What you should do:
Going down the data below, set down exactly the line with "C2: 2200uF (plus" and each line after it through the line with "P3 pin 1: GND -> PWR_IN"; no other lines.

Record set:

====

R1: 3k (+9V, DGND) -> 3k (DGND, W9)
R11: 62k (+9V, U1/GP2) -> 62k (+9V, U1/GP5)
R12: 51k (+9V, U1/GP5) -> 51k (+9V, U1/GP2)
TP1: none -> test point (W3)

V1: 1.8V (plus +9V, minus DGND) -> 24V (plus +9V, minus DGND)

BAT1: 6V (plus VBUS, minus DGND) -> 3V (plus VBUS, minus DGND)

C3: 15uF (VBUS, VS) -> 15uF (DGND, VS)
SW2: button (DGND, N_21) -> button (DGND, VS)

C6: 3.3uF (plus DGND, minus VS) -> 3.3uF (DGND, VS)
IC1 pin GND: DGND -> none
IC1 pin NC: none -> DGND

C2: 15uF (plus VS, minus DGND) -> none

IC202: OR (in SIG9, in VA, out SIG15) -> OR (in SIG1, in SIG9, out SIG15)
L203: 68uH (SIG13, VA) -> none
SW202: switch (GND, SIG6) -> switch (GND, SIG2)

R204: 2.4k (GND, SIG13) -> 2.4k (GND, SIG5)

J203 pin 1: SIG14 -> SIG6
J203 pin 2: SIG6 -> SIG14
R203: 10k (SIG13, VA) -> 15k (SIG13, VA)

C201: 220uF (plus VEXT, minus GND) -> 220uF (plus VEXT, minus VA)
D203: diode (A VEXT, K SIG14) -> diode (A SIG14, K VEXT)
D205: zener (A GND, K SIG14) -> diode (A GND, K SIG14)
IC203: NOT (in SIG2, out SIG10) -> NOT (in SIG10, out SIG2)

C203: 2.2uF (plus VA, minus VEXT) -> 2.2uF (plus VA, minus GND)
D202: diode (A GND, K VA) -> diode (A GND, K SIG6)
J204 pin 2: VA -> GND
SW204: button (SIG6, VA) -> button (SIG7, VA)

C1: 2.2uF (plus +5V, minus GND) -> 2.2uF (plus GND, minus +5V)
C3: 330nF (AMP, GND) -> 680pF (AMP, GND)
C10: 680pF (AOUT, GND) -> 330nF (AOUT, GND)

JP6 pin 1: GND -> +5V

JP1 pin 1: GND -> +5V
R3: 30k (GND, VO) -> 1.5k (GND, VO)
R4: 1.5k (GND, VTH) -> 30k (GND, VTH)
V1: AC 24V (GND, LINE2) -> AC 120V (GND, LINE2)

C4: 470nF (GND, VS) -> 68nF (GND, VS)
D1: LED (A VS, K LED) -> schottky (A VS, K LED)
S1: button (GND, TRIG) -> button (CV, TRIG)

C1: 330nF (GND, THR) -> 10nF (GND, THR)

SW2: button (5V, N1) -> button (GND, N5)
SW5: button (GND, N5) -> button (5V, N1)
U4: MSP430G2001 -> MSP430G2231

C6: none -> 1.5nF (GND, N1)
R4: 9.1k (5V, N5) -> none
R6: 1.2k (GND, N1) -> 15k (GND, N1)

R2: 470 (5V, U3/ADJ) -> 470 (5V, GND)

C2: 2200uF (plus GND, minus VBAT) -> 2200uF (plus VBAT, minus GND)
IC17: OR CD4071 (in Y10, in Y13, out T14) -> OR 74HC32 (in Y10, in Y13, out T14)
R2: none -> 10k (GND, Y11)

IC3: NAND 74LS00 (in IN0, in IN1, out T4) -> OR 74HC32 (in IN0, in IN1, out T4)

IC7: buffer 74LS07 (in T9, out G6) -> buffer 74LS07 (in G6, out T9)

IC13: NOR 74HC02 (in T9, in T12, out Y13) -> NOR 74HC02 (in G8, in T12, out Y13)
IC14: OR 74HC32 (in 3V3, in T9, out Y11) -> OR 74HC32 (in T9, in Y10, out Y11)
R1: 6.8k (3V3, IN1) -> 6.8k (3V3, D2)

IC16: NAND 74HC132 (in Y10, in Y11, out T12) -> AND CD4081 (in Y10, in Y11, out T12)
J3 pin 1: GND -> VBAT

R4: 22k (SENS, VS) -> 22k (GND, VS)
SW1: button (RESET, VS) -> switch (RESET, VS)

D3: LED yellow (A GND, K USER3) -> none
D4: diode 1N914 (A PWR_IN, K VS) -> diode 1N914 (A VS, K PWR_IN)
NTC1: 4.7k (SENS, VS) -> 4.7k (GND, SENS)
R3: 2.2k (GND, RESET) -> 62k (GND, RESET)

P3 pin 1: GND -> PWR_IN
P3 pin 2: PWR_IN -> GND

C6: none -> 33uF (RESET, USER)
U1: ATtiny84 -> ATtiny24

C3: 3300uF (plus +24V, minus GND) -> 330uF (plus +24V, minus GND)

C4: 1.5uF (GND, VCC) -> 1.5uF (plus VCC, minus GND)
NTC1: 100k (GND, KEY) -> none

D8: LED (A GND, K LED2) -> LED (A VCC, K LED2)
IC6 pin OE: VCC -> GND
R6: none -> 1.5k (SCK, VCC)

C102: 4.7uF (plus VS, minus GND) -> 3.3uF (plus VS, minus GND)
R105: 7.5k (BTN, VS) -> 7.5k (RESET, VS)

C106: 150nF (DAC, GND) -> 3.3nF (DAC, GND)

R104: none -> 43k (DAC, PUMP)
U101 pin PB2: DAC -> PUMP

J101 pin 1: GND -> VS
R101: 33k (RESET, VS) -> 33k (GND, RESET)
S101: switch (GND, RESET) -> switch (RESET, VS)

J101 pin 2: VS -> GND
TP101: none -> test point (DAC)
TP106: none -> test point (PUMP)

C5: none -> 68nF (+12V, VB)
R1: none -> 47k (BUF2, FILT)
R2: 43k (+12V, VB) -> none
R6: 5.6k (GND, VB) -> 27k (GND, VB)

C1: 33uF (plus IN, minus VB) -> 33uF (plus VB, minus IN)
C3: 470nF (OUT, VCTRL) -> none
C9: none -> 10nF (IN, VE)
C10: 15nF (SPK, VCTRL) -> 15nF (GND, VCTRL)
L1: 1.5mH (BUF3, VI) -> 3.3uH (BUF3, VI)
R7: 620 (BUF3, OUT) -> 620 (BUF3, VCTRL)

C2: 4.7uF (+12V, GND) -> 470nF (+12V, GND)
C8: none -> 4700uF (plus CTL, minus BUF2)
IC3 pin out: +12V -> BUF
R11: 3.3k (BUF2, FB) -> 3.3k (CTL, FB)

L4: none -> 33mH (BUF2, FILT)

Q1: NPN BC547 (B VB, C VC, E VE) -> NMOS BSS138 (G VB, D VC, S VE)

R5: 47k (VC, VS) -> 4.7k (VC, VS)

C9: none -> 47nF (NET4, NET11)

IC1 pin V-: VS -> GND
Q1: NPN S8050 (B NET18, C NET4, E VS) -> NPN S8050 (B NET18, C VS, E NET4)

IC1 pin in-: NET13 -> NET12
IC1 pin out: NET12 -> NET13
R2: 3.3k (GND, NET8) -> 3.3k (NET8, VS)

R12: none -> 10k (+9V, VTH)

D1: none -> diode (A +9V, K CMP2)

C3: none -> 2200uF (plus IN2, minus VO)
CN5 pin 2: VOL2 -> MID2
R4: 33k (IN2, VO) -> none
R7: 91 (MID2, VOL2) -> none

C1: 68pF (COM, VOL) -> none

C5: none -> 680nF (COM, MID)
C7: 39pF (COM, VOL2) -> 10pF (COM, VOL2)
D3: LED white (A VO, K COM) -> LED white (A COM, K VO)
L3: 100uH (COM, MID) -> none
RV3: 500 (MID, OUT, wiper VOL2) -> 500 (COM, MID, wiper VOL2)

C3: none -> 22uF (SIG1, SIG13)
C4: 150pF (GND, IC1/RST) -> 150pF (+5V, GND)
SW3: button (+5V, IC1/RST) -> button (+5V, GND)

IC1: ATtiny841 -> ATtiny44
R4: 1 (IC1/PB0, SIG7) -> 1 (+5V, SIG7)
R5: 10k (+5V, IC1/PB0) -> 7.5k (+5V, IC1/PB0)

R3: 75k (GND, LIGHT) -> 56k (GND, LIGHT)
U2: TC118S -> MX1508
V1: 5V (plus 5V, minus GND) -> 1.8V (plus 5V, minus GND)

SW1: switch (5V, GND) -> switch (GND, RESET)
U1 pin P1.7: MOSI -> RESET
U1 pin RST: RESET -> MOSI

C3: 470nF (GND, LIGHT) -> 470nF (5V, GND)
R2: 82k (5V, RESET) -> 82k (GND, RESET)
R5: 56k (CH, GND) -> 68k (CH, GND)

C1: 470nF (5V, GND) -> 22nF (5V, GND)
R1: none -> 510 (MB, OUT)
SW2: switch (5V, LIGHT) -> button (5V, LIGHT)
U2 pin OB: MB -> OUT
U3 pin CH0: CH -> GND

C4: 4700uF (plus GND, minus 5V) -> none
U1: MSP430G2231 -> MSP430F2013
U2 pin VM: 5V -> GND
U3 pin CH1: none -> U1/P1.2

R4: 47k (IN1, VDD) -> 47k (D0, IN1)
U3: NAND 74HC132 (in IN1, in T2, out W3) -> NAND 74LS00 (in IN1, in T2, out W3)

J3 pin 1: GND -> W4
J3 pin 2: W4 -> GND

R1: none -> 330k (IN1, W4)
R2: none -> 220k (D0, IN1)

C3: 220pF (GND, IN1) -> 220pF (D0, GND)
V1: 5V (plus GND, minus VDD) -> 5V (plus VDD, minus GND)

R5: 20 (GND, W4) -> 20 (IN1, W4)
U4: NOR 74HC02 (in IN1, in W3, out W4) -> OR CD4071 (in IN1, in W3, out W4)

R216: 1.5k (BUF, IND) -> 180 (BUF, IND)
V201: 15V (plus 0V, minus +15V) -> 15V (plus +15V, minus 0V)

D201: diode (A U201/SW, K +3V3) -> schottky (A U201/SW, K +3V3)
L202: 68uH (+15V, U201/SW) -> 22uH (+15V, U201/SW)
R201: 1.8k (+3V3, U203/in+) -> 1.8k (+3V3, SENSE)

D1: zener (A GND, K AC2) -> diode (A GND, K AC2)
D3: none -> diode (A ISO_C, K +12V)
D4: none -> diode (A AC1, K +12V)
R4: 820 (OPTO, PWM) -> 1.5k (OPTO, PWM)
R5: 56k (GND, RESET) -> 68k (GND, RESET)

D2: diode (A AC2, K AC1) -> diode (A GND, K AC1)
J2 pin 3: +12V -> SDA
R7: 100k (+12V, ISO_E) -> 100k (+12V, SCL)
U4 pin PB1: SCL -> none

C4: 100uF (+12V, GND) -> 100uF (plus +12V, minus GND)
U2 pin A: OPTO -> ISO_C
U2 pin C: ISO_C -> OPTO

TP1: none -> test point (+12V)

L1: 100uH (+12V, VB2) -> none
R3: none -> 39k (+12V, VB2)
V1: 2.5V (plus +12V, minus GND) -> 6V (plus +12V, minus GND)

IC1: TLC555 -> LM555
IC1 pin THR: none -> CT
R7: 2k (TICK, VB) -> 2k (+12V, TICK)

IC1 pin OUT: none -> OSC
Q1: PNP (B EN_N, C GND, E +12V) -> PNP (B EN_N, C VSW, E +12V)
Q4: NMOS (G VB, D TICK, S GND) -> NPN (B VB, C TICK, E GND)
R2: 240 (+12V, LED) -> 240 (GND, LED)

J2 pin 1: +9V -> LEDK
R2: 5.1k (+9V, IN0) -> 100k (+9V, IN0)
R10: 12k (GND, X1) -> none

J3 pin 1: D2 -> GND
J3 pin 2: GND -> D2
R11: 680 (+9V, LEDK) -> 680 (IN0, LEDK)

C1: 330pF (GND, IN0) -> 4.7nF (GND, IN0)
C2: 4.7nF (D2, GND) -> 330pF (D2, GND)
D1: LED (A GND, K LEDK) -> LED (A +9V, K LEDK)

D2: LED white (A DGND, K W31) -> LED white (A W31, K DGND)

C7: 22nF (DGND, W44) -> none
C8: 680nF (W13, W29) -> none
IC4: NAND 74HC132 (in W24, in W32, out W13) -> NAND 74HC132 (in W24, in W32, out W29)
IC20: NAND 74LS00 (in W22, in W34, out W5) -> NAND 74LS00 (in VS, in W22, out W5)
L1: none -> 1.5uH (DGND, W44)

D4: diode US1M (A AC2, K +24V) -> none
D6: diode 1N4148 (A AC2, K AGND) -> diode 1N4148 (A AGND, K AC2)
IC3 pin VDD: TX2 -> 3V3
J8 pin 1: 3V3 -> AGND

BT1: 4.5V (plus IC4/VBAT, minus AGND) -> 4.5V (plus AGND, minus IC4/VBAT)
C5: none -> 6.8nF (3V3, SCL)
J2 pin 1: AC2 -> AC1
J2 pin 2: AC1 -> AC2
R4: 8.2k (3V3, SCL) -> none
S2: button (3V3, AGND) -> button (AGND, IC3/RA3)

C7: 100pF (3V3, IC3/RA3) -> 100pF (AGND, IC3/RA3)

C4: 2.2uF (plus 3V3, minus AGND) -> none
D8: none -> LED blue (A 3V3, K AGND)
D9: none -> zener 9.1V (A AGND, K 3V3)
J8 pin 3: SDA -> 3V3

====

Response to this task:
C2: 2200uF (plus GND, minus VBAT) -> 2200uF (plus VBAT, minus GND)
IC17: OR CD4071 (in Y10, in Y13, out T14) -> OR 74HC32 (in Y10, in Y13, out T14)
R2: none -> 10k (GND, Y11)

IC3: NAND 74LS00 (in IN0, in IN1, out T4) -> OR 74HC32 (in IN0, in IN1, out T4)

IC7: buffer 74LS07 (in T9, out G6) -> buffer 74LS07 (in G6, out T9)

IC13: NOR 74HC02 (in T9, in T12, out Y13) -> NOR 74HC02 (in G8, in T12, out Y13)
IC14: OR 74HC32 (in 3V3, in T9, out Y11) -> OR 74HC32 (in T9, in Y10, out Y11)
R1: 6.8k (3V3, IN1) -> 6.8k (3V3, D2)

IC16: NAND 74HC132 (in Y10, in Y11, out T12) -> AND CD4081 (in Y10, in Y11, out T12)
J3 pin 1: GND -> VBAT

R4: 22k (SENS, VS) -> 22k (GND, VS)
SW1: button (RESET, VS) -> switch (RESET, VS)

D3: LED yellow (A GND, K USER3) -> none
D4: diode 1N914 (A PWR_IN, K VS) -> diode 1N914 (A VS, K PWR_IN)
NTC1: 4.7k (SENS, VS) -> 4.7k (GND, SENS)
R3: 2.2k (GND, RESET) -> 62k (GND, RESET)

P3 pin 1: GND -> PWR_IN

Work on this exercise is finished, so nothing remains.